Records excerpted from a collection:
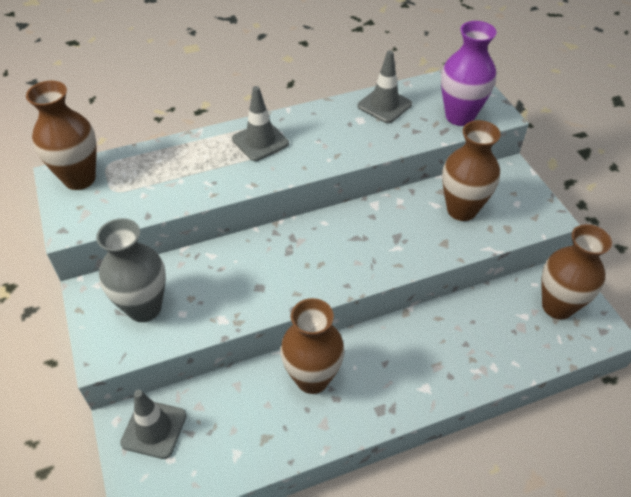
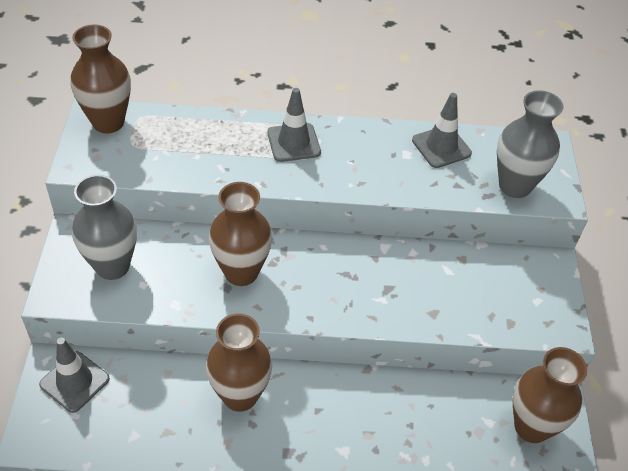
camera: 20 degrees right, 0 degrees up
(459, 116) = (515, 186): purple vase -> grey vase
(461, 210) = (472, 286): brown vase -> brown vase (241, 272)

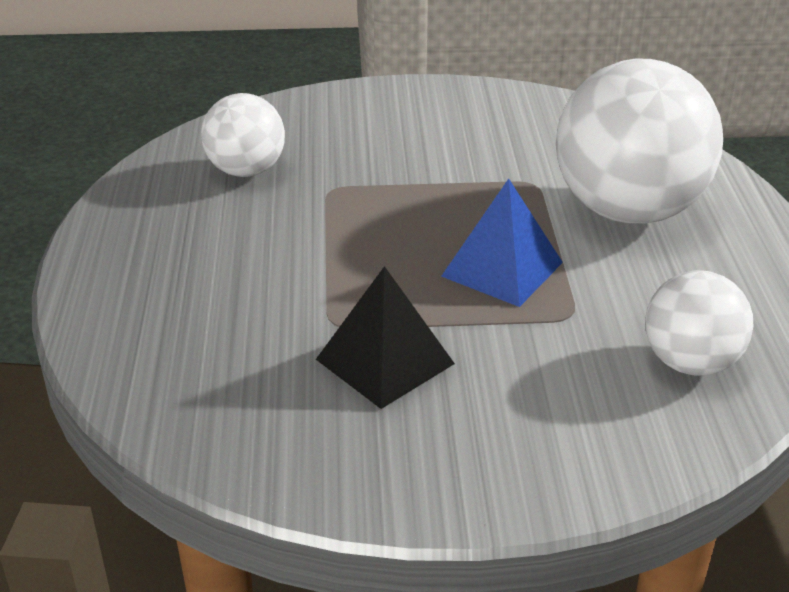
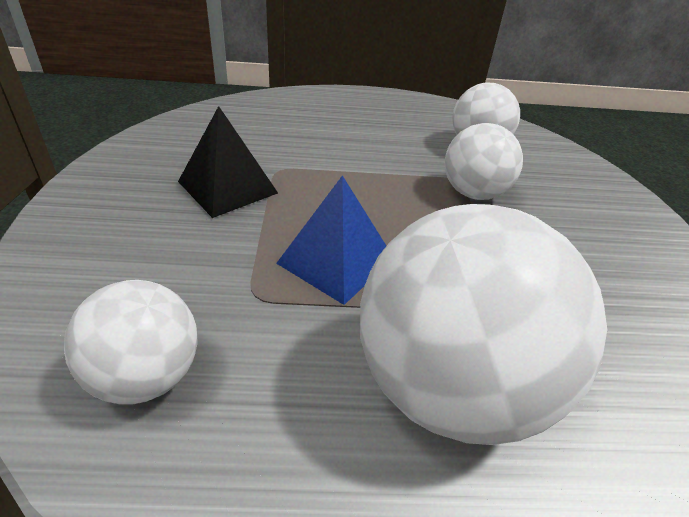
camera: 90 degrees right, 5 degrees up
(356, 181) = (473, 193): none -> white ball

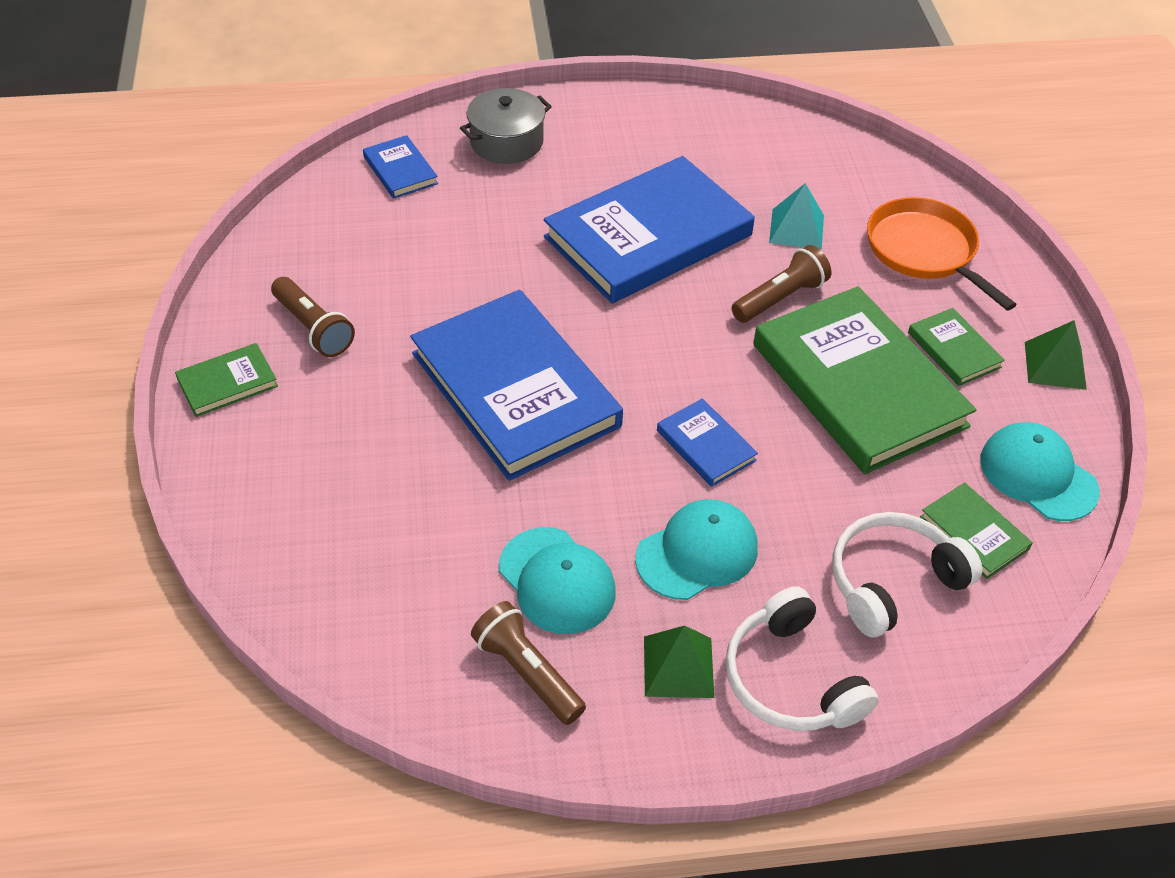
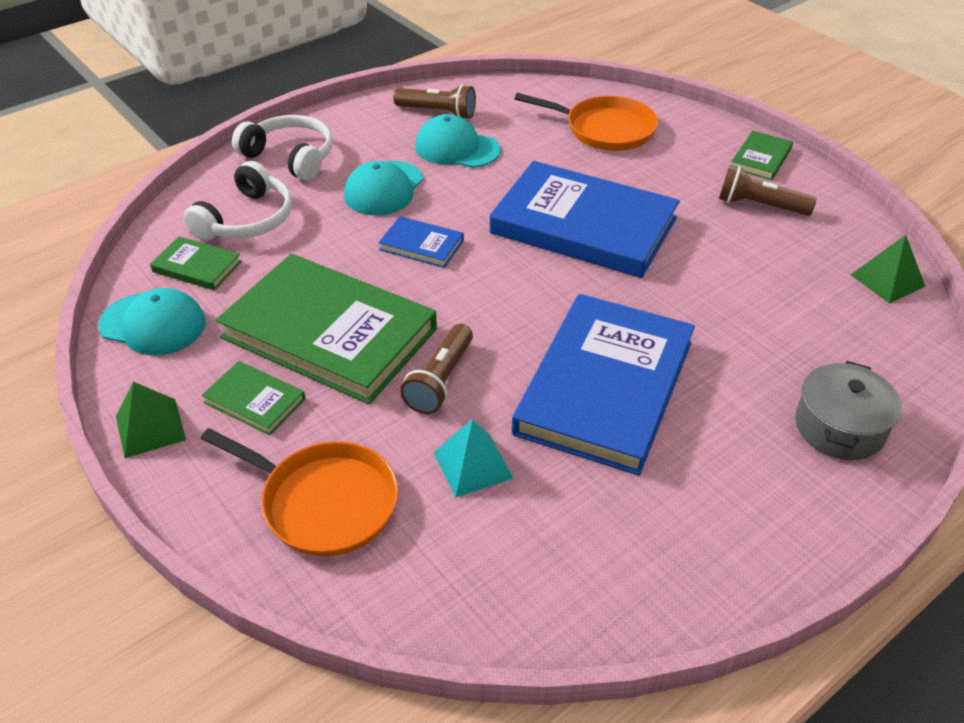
camera: 150 degrees right, 5 degrees down
(342, 518) = (605, 129): none -> orange pan
(400, 170) = (882, 348): blue book -> none
(678, 667) = (358, 140): green pyramid -> green pyramid (887, 280)

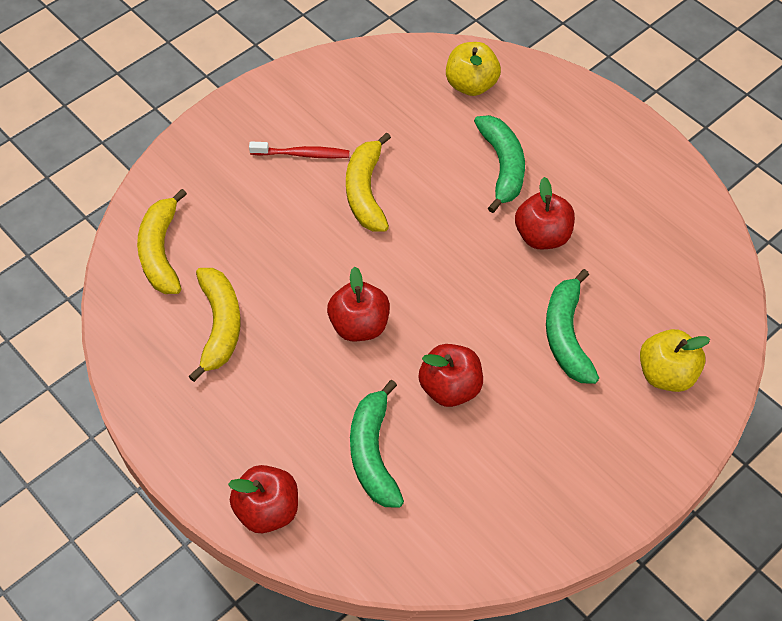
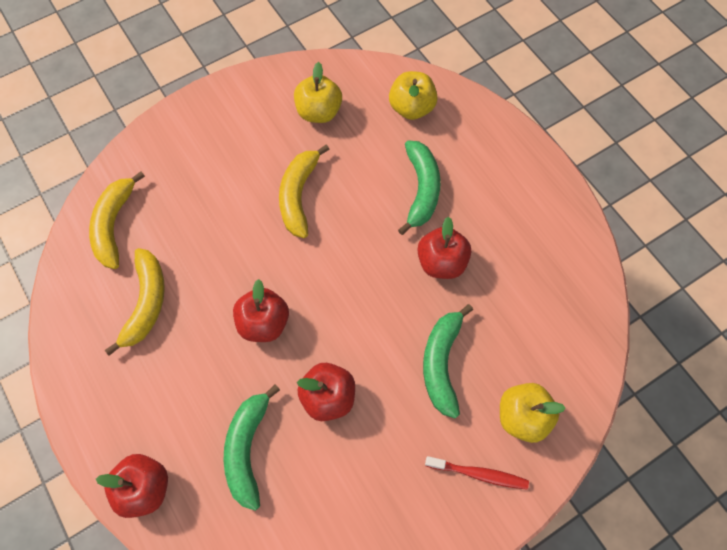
camera: 10 degrees right, 10 degrees up
(302, 154) = (253, 152): red toothbrush -> red toothbrush (478, 474)
(367, 103) = (319, 112): none -> yellow apple

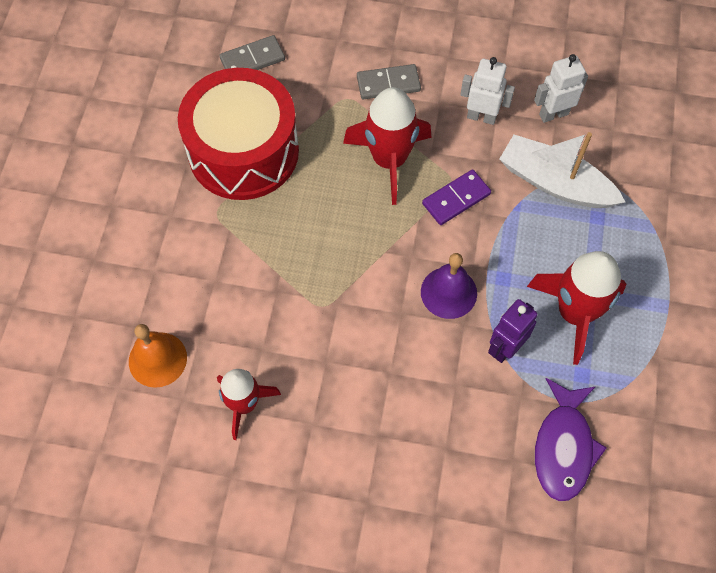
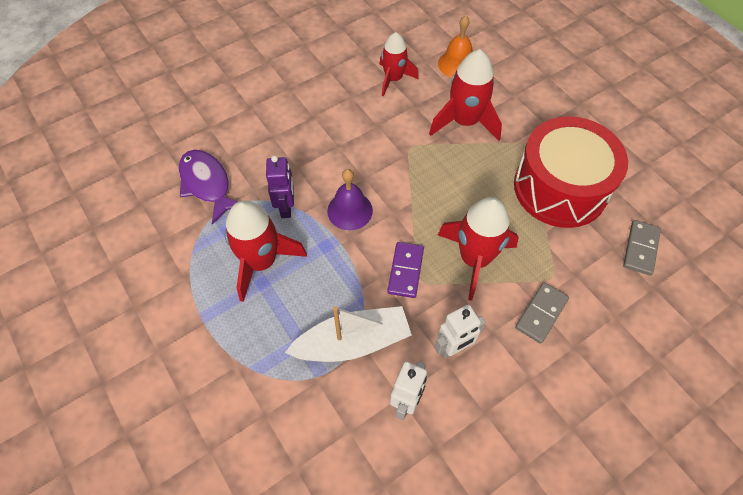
camera: 135 degrees right, 5 degrees down
(238, 285) = (464, 122): none -> red rocket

= TASK STATEMENT =
Reproduce the entries above without change, omitting all pictures.

= RESPONSE BOX =
camera: 20 degrees right, 0 degrees up
(459, 116) = (515, 186): purple vase -> grey vase
(461, 210) = (472, 286): brown vase -> brown vase (241, 272)

camera: 90 degrees right, 5 degrees up
(356, 181) = (473, 193): none -> white ball

camera: 150 degrees right, 5 degrees down
(342, 518) = (605, 129): none -> orange pan
(400, 170) = (882, 348): blue book -> none
(678, 667) = (358, 140): green pyramid -> green pyramid (887, 280)

camera: 10 degrees right, 10 degrees up
(302, 154) = (253, 152): red toothbrush -> red toothbrush (478, 474)
(367, 103) = (319, 112): none -> yellow apple

camera: 135 degrees right, 5 degrees down
(238, 285) = (464, 122): none -> red rocket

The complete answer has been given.